What to do: Without the pictures, write the listing out again exactly as it appears.

Data excerpt:
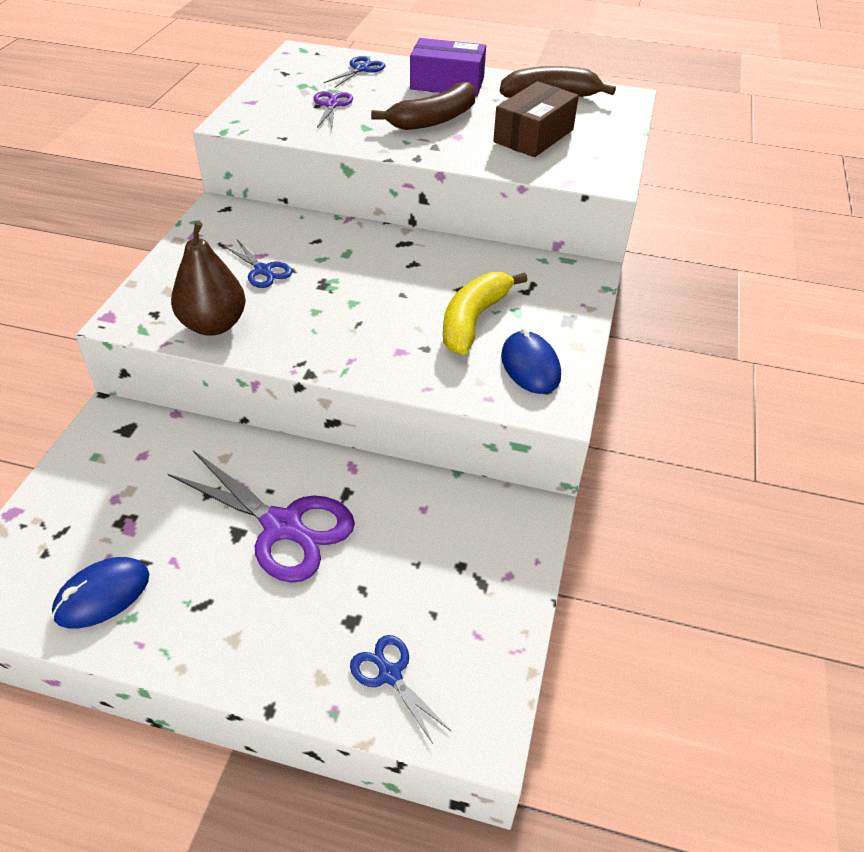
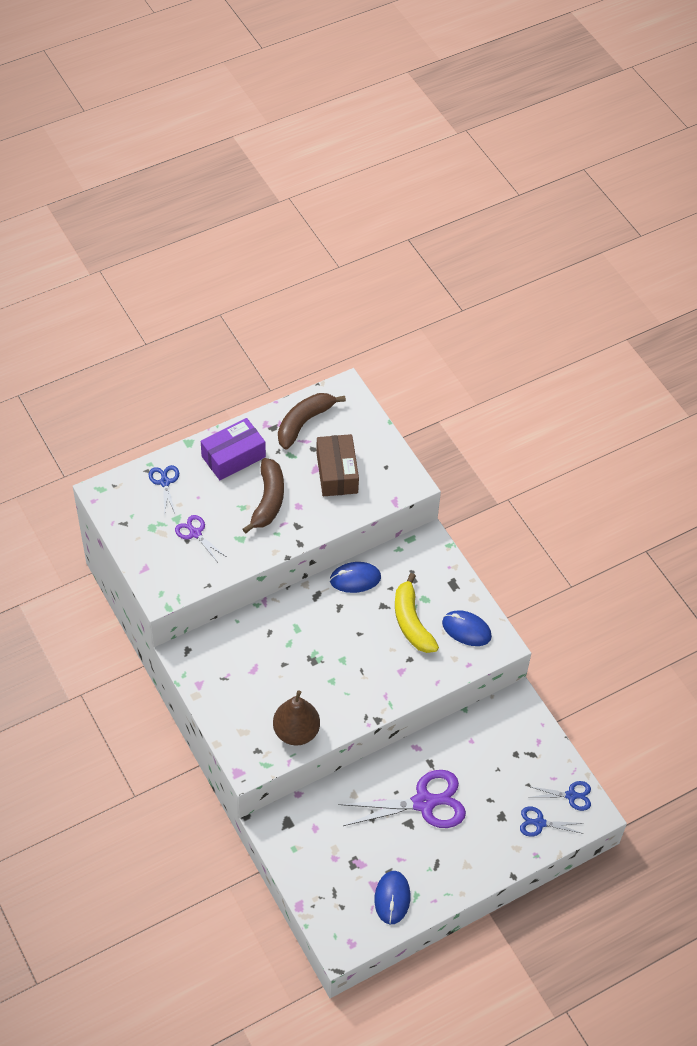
camera: 45 degrees left, 10 degrees up
(263, 270) = (271, 677): blue scissors -> blue scissors (571, 795)
(462, 254) = (355, 579): none -> blue mouse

Solution:
camera: 45 degrees left, 10 degrees up
(263, 270) = (271, 677): blue scissors -> blue scissors (571, 795)
(462, 254) = (355, 579): none -> blue mouse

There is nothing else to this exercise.